§ **MATERIAL FOR THE TASK**:
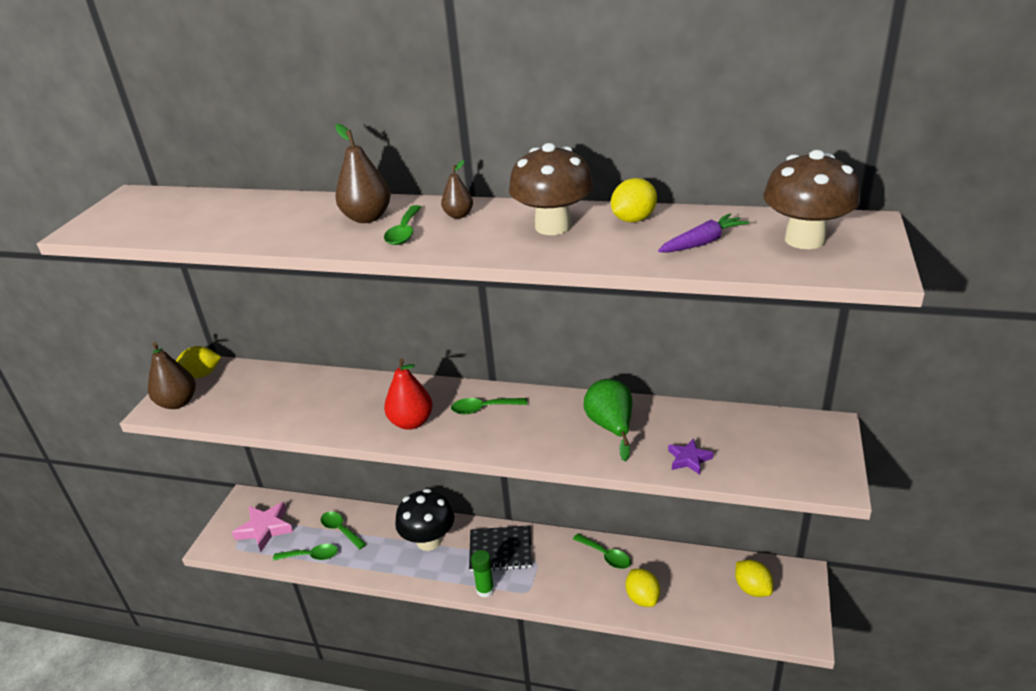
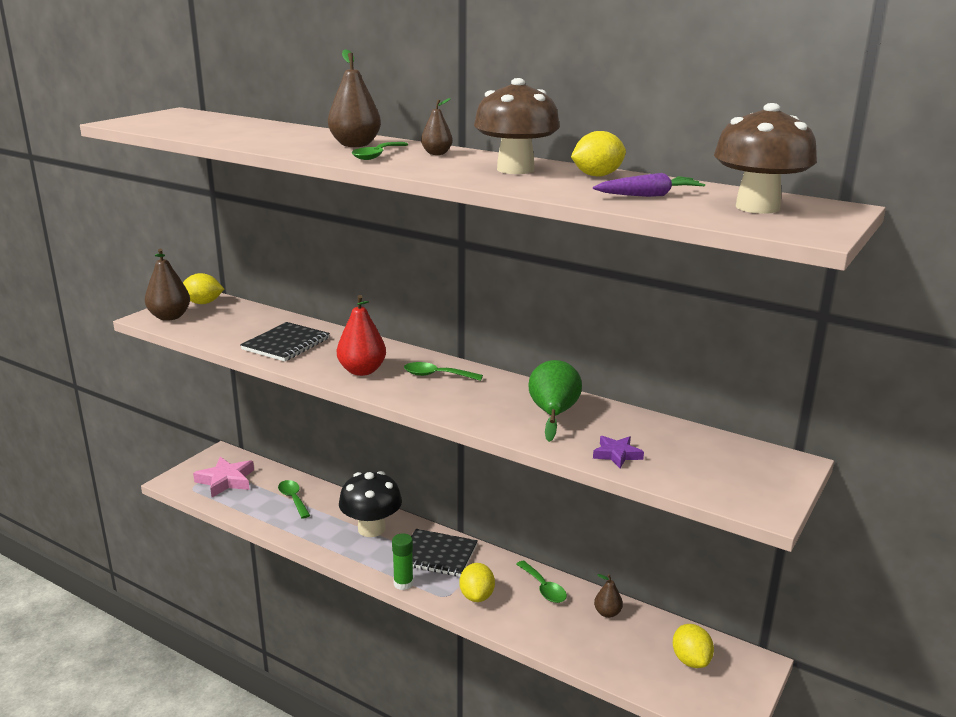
camera: 15 degrees right, 10 degrees down
(311, 556) = (255, 512): green spoon -> none
(318, 407) = (286, 344): none -> black notebook
(642, 598) = (562, 635): yellow lemon -> yellow lemon (477, 596)
(668, 564) = (607, 613): none -> brown pear

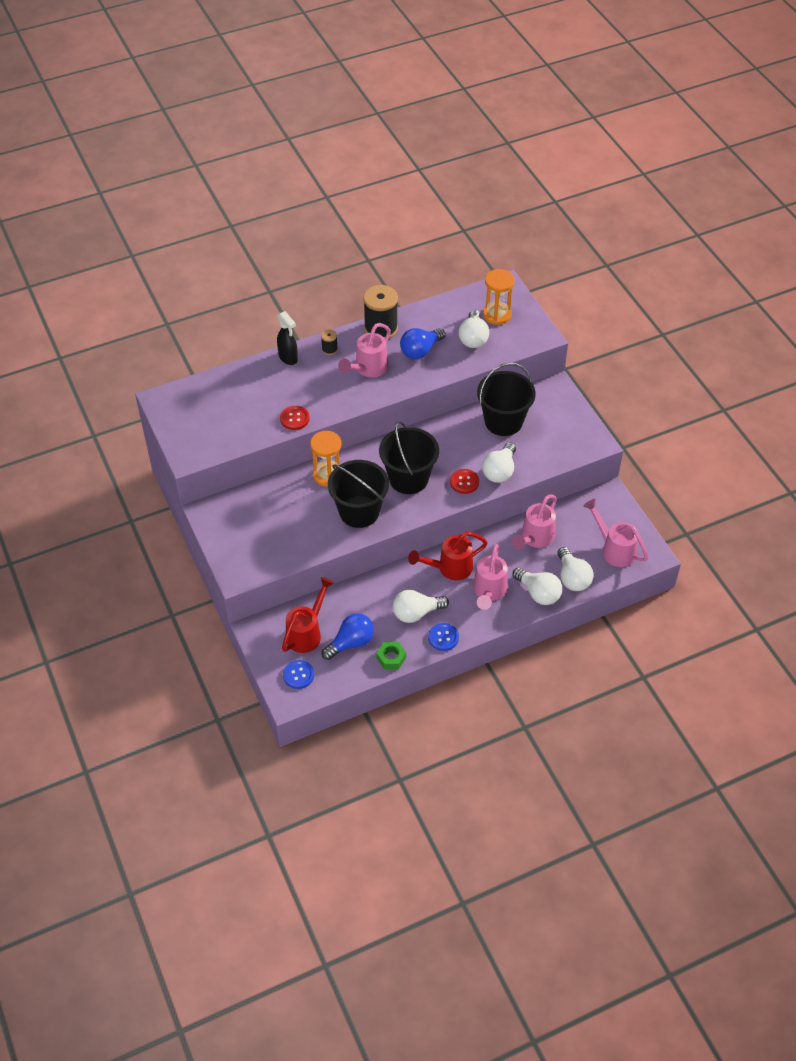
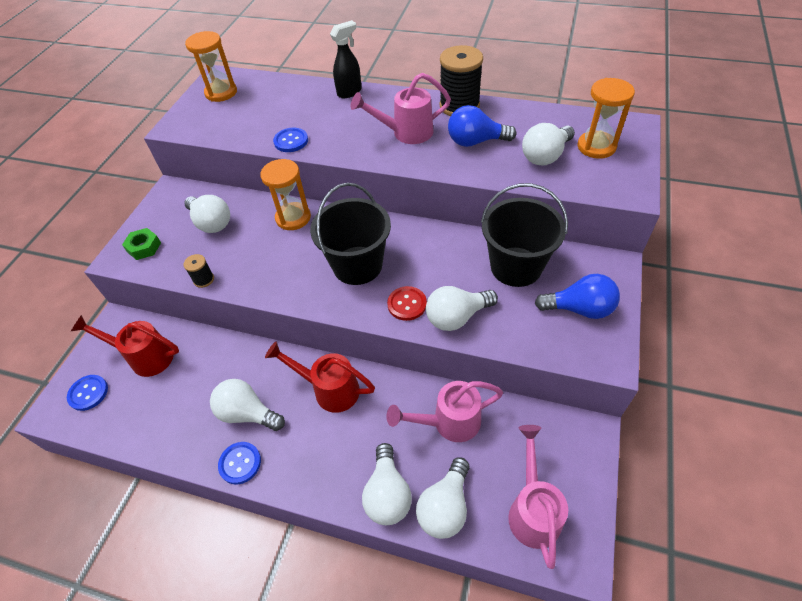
camera: 45 degrees right, 0 degrees up
(185, 411) = (221, 92): none -> orange hourglass
(273, 513) = (211, 223): none -> white light bulb
(288, 358) = (349, 92): black spray bottle -> black spray bottle turned 135 degrees counterclockwise
(294, 418) = (291, 141): red button -> blue button
(307, 632) = (145, 357): red watering can -> red watering can turned 150 degrees counterclockwise
(329, 349) = (392, 101): black spool -> black spool (204, 279)
(351, 643) = (162, 397): blue light bulb -> blue light bulb (579, 309)
(359, 511) = (278, 268): black bucket -> none
(391, 657) = (173, 443): green nut -> green nut (144, 247)
(488, 592) = (338, 448): pink watering can -> none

§ **ACTION ITEM**:
Quote all the records verbatim, dropping any pictures from your copy.

§ **EXERCISE OUTPUT**:
camera: 15 degrees right, 10 degrees down
(311, 556) = (255, 512): green spoon -> none
(318, 407) = (286, 344): none -> black notebook
(642, 598) = (562, 635): yellow lemon -> yellow lemon (477, 596)
(668, 564) = (607, 613): none -> brown pear

camera: 45 degrees right, 0 degrees up
(185, 411) = (221, 92): none -> orange hourglass
(273, 513) = (211, 223): none -> white light bulb
(288, 358) = (349, 92): black spray bottle -> black spray bottle turned 135 degrees counterclockwise
(294, 418) = (291, 141): red button -> blue button
(307, 632) = (145, 357): red watering can -> red watering can turned 150 degrees counterclockwise
(329, 349) = (392, 101): black spool -> black spool (204, 279)
(351, 643) = (162, 397): blue light bulb -> blue light bulb (579, 309)
(359, 511) = (278, 268): black bucket -> none
(391, 657) = (173, 443): green nut -> green nut (144, 247)
(488, 592) = (338, 448): pink watering can -> none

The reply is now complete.